• EXERCISE REQUIREMENTS
Find the line containing "(536, 378) = (205, 343): black" in the listing below; reproduce it and every line after, exactly. Skip pictures.

• GIVEN DATA
· · ·

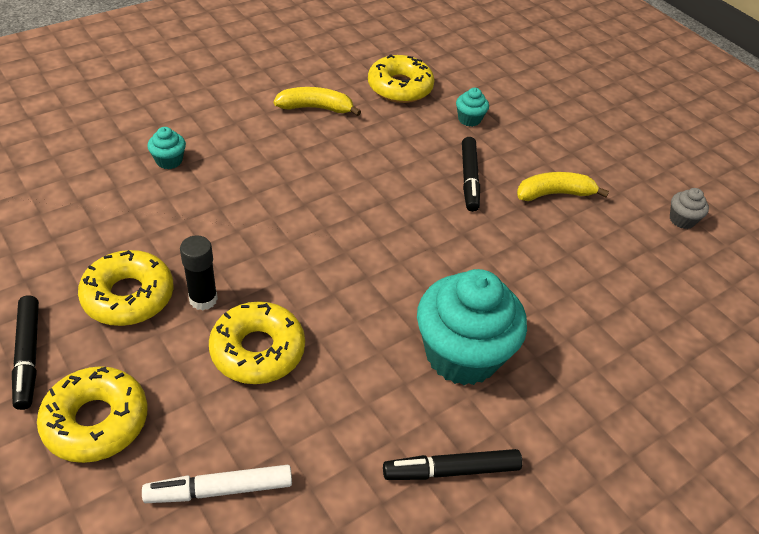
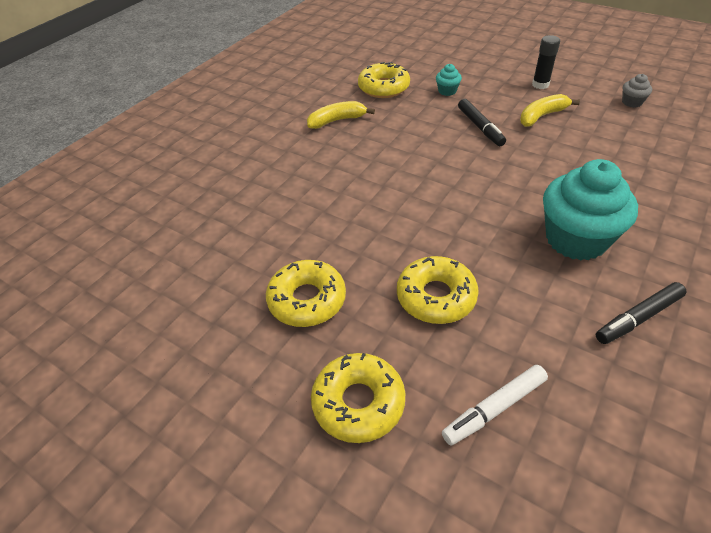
camera: 15 degrees left, 0 degrees up
(28, 356) = (263, 378): black marker -> none
(169, 161) = (259, 194): turquoise cupcake -> none
(203, 299) = (366, 278): black glue stick -> black glue stick (540, 85)

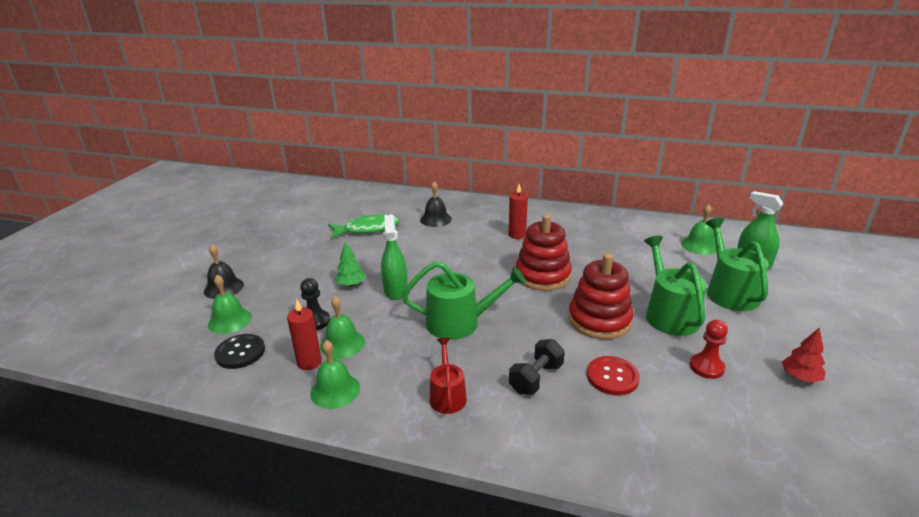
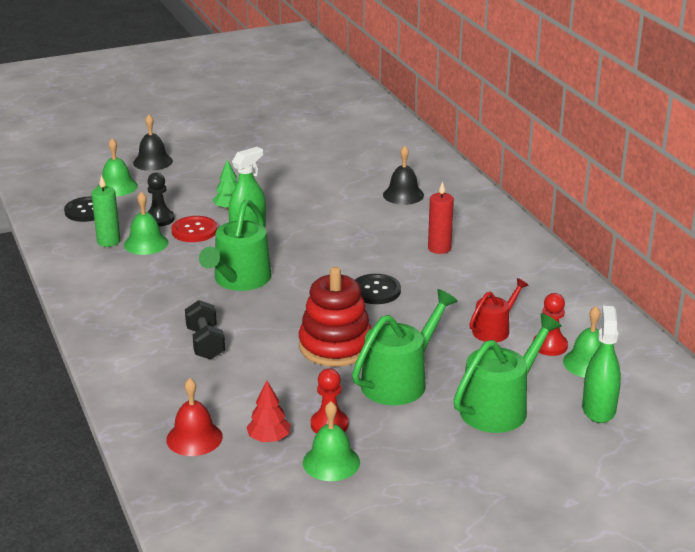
camera: 50 degrees right, 0 degrees up
(309, 362) = (108, 241): red candle -> green candle
(335, 390) = (90, 266): green bell -> green bell (331, 462)
(368, 229) = (331, 172): green fish -> none
(447, 395) = (137, 313): red watering can -> red watering can (494, 330)
(459, 323) = (239, 280): green watering can -> green watering can turned 60 degrees clockwise
(536, 378) = (205, 343): black dumbbell -> black dumbbell turned 75 degrees clockwise
(542, 276) = (376, 291): red stacking toy -> black button
(612, 377) = (252, 379): red button -> red button (194, 231)
(669, 248) = (550, 346): none -> red pawn
(681, 448) = (194, 438): none -> red bell
(800, 377) = (378, 482): red tree -> red tree (269, 438)

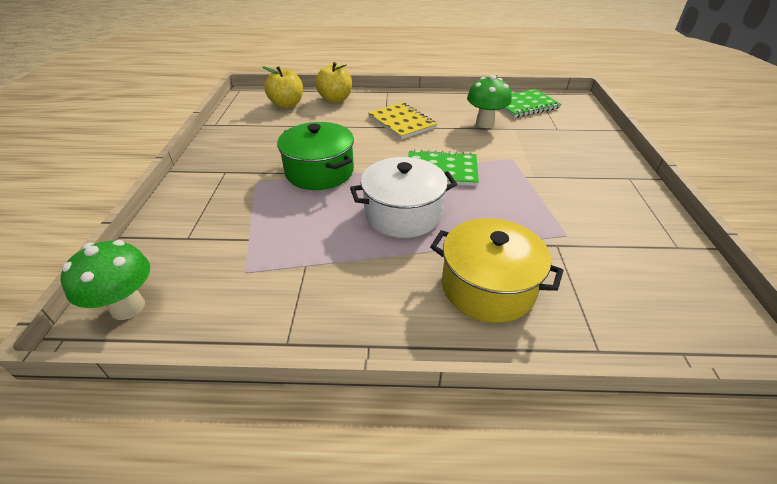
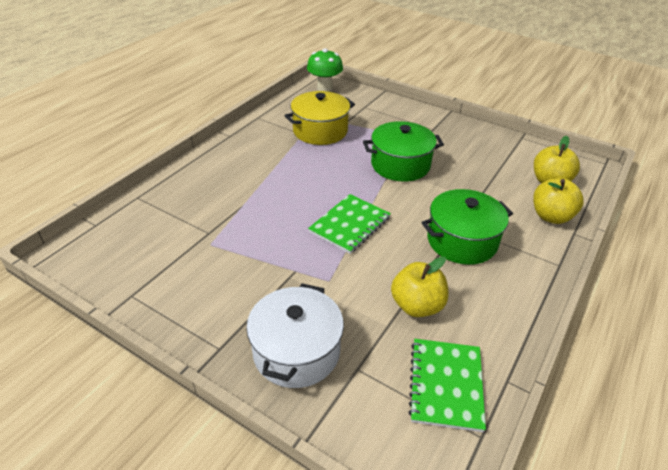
camera: 120 degrees right, 0 degrees up
(401, 122) = (462, 241): yellow notebook -> green pot
(403, 213) = (312, 182): white pot -> white pot (296, 351)
(485, 123) = (417, 306): green mushroom -> yellow apple
(488, 287) = (216, 184): yellow pot -> yellow pot (320, 131)

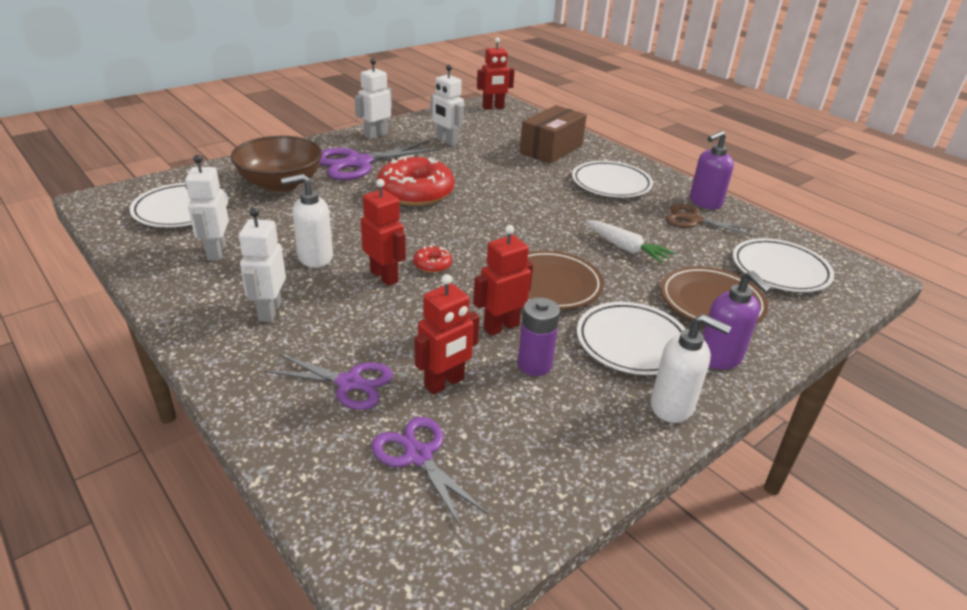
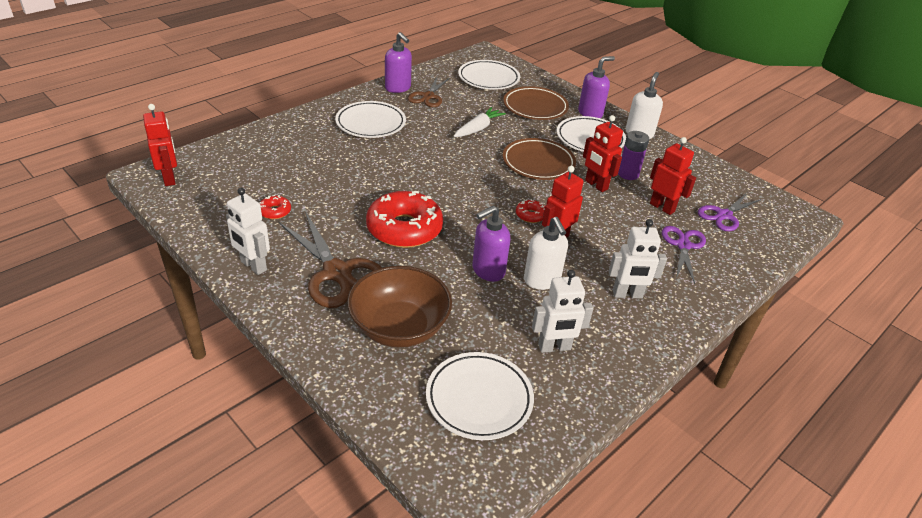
camera: 95 degrees left, 5 degrees up
(340, 229) = (488, 270): none -> purple soap dispenser
(358, 163) = (337, 273): purple scissors -> brown scissors
(447, 141) = (275, 211): white robot -> red donut
(551, 149) = (295, 147): brown box -> none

· · ·

• ANSWER BELOW
(536, 378) = (205, 343): black dumbbell -> black dumbbell turned 75 degrees clockwise
(542, 276) = (376, 291): red stacking toy -> black button
(612, 377) = (252, 379): red button -> red button (194, 231)
(669, 248) = (550, 346): none -> red pawn
(681, 448) = (194, 438): none -> red bell
(800, 377) = (378, 482): red tree -> red tree (269, 438)

camera: 120 degrees right, 0 degrees up
(401, 122) = (462, 241): yellow notebook -> green pot
(403, 213) = (312, 182): white pot -> white pot (296, 351)
(485, 123) = (417, 306): green mushroom -> yellow apple
(488, 287) = (216, 184): yellow pot -> yellow pot (320, 131)

camera: 95 degrees left, 5 degrees up
(340, 229) = (488, 270): none -> purple soap dispenser
(358, 163) = (337, 273): purple scissors -> brown scissors
(447, 141) = (275, 211): white robot -> red donut
(551, 149) = (295, 147): brown box -> none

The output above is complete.